[Data excerpts]
* * * * * * * * *
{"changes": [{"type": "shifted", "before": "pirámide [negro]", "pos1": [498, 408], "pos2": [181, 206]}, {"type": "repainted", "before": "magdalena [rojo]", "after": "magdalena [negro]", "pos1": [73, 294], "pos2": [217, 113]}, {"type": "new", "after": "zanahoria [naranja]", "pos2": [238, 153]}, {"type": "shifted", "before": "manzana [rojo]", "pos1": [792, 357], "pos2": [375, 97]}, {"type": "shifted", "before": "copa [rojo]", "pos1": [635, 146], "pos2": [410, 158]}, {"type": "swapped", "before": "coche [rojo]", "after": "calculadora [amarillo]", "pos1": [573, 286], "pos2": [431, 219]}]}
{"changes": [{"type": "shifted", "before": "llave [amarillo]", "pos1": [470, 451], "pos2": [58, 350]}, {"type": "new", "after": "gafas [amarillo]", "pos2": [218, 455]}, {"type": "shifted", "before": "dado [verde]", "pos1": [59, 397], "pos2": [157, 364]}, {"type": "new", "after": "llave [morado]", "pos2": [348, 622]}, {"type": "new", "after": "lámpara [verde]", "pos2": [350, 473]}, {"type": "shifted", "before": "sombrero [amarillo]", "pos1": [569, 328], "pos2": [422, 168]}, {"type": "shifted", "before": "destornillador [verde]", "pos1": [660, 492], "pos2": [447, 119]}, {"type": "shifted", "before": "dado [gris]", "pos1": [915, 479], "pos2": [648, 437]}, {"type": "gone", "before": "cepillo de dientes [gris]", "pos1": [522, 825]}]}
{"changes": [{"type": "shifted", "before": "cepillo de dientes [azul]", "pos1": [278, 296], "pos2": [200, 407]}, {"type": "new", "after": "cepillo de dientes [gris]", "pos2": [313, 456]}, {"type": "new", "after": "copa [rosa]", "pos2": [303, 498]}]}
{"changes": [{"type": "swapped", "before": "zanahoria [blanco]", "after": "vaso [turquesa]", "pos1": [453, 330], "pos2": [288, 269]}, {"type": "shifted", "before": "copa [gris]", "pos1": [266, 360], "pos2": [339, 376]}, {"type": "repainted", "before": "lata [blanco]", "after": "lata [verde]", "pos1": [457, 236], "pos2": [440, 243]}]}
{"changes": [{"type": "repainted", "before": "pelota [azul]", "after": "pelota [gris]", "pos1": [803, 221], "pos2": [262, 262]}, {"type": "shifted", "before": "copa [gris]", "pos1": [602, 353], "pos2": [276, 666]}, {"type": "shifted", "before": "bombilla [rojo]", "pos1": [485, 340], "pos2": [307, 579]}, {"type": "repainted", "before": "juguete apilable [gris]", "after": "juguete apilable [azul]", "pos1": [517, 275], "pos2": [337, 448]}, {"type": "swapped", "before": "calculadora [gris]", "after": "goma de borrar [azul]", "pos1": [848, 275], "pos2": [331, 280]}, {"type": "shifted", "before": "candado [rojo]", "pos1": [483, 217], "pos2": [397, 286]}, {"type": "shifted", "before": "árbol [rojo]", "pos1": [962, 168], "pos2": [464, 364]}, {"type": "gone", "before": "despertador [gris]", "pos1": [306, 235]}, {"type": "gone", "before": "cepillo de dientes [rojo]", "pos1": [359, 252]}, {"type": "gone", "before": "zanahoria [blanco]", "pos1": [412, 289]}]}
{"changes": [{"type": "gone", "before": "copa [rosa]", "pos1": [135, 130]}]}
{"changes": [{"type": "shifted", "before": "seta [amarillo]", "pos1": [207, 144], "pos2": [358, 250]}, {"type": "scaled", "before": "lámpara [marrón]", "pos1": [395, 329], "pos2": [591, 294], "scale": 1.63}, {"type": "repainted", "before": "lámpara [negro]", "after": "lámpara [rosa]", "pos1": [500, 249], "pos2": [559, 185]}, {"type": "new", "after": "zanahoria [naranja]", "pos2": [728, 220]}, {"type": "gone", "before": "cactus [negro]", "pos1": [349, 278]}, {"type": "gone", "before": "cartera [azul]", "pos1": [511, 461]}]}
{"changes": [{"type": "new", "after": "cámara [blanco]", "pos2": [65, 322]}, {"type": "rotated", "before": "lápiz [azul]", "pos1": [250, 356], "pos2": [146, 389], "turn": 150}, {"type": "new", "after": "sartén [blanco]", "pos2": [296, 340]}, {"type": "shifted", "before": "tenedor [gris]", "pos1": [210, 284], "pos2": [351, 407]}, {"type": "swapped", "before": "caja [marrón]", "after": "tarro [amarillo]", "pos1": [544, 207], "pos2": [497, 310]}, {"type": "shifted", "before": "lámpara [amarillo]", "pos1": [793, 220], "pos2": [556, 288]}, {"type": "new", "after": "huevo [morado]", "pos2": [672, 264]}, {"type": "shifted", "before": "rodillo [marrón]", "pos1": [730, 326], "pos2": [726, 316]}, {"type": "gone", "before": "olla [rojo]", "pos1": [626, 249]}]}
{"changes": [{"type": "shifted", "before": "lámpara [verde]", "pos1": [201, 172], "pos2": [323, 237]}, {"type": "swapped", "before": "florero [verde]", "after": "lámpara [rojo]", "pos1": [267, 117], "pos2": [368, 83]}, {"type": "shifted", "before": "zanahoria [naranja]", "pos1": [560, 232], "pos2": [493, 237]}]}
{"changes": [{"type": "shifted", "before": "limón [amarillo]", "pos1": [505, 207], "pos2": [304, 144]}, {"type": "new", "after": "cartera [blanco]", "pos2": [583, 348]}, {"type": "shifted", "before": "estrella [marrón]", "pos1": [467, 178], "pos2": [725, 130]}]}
* * * * * * * * *
## Task item
Reproduce each record above exactly, keeping every word as it stands.

## Result
{"changes": [{"type": "shifted", "before": "pirámide [negro]", "pos1": [498, 408], "pos2": [181, 206]}, {"type": "repainted", "before": "magdalena [rojo]", "after": "magdalena [negro]", "pos1": [73, 294], "pos2": [217, 113]}, {"type": "new", "after": "zanahoria [naranja]", "pos2": [238, 153]}, {"type": "shifted", "before": "manzana [rojo]", "pos1": [792, 357], "pos2": [375, 97]}, {"type": "shifted", "before": "copa [rojo]", "pos1": [635, 146], "pos2": [410, 158]}, {"type": "swapped", "before": "coche [rojo]", "after": "calculadora [amarillo]", "pos1": [573, 286], "pos2": [431, 219]}]}
{"changes": [{"type": "shifted", "before": "llave [amarillo]", "pos1": [470, 451], "pos2": [58, 350]}, {"type": "new", "after": "gafas [amarillo]", "pos2": [218, 455]}, {"type": "shifted", "before": "dado [verde]", "pos1": [59, 397], "pos2": [157, 364]}, {"type": "new", "after": "llave [morado]", "pos2": [348, 622]}, {"type": "new", "after": "lámpara [verde]", "pos2": [350, 473]}, {"type": "shifted", "before": "sombrero [amarillo]", "pos1": [569, 328], "pos2": [422, 168]}, {"type": "shifted", "before": "destornillador [verde]", "pos1": [660, 492], "pos2": [447, 119]}, {"type": "shifted", "before": "dado [gris]", "pos1": [915, 479], "pos2": [648, 437]}, {"type": "gone", "before": "cepillo de dientes [gris]", "pos1": [522, 825]}]}
{"changes": [{"type": "shifted", "before": "cepillo de dientes [azul]", "pos1": [278, 296], "pos2": [200, 407]}, {"type": "new", "after": "cepillo de dientes [gris]", "pos2": [313, 456]}, {"type": "new", "after": "copa [rosa]", "pos2": [303, 498]}]}
{"changes": [{"type": "swapped", "before": "zanahoria [blanco]", "after": "vaso [turquesa]", "pos1": [453, 330], "pos2": [288, 269]}, {"type": "shifted", "before": "copa [gris]", "pos1": [266, 360], "pos2": [339, 376]}, {"type": "repainted", "before": "lata [blanco]", "after": "lata [verde]", "pos1": [457, 236], "pos2": [440, 243]}]}
{"changes": [{"type": "repainted", "before": "pelota [azul]", "after": "pelota [gris]", "pos1": [803, 221], "pos2": [262, 262]}, {"type": "shifted", "before": "copa [gris]", "pos1": [602, 353], "pos2": [276, 666]}, {"type": "shifted", "before": "bombilla [rojo]", "pos1": [485, 340], "pos2": [307, 579]}, {"type": "repainted", "before": "juguete apilable [gris]", "after": "juguete apilable [azul]", "pos1": [517, 275], "pos2": [337, 448]}, {"type": "swapped", "before": "calculadora [gris]", "after": "goma de borrar [azul]", "pos1": [848, 275], "pos2": [331, 280]}, {"type": "shifted", "before": "candado [rojo]", "pos1": [483, 217], "pos2": [397, 286]}, {"type": "shifted", "before": "árbol [rojo]", "pos1": [962, 168], "pos2": [464, 364]}, {"type": "gone", "before": "despertador [gris]", "pos1": [306, 235]}, {"type": "gone", "before": "cepillo de dientes [rojo]", "pos1": [359, 252]}, {"type": "gone", "before": "zanahoria [blanco]", "pos1": [412, 289]}]}
{"changes": [{"type": "gone", "before": "copa [rosa]", "pos1": [135, 130]}]}
{"changes": [{"type": "shifted", "before": "seta [amarillo]", "pos1": [207, 144], "pos2": [358, 250]}, {"type": "scaled", "before": "lámpara [marrón]", "pos1": [395, 329], "pos2": [591, 294], "scale": 1.63}, {"type": "repainted", "before": "lámpara [negro]", "after": "lámpara [rosa]", "pos1": [500, 249], "pos2": [559, 185]}, {"type": "new", "after": "zanahoria [naranja]", "pos2": [728, 220]}, {"type": "gone", "before": "cactus [negro]", "pos1": [349, 278]}, {"type": "gone", "before": "cartera [azul]", "pos1": [511, 461]}]}
{"changes": [{"type": "new", "after": "cámara [blanco]", "pos2": [65, 322]}, {"type": "rotated", "before": "lápiz [azul]", "pos1": [250, 356], "pos2": [146, 389], "turn": 150}, {"type": "new", "after": "sartén [blanco]", "pos2": [296, 340]}, {"type": "shifted", "before": "tenedor [gris]", "pos1": [210, 284], "pos2": [351, 407]}, {"type": "swapped", "before": "caja [marrón]", "after": "tarro [amarillo]", "pos1": [544, 207], "pos2": [497, 310]}, {"type": "shifted", "before": "lámpara [amarillo]", "pos1": [793, 220], "pos2": [556, 288]}, {"type": "new", "after": "huevo [morado]", "pos2": [672, 264]}, {"type": "shifted", "before": "rodillo [marrón]", "pos1": [730, 326], "pos2": [726, 316]}, {"type": "gone", "before": "olla [rojo]", "pos1": [626, 249]}]}
{"changes": [{"type": "shifted", "before": "lámpara [verde]", "pos1": [201, 172], "pos2": [323, 237]}, {"type": "swapped", "before": "florero [verde]", "after": "lámpara [rojo]", "pos1": [267, 117], "pos2": [368, 83]}, {"type": "shifted", "before": "zanahoria [naranja]", "pos1": [560, 232], "pos2": [493, 237]}]}
{"changes": [{"type": "shifted", "before": "limón [amarillo]", "pos1": [505, 207], "pos2": [304, 144]}, {"type": "new", "after": "cartera [blanco]", "pos2": [583, 348]}, {"type": "shifted", "before": "estrella [marrón]", "pos1": [467, 178], "pos2": [725, 130]}]}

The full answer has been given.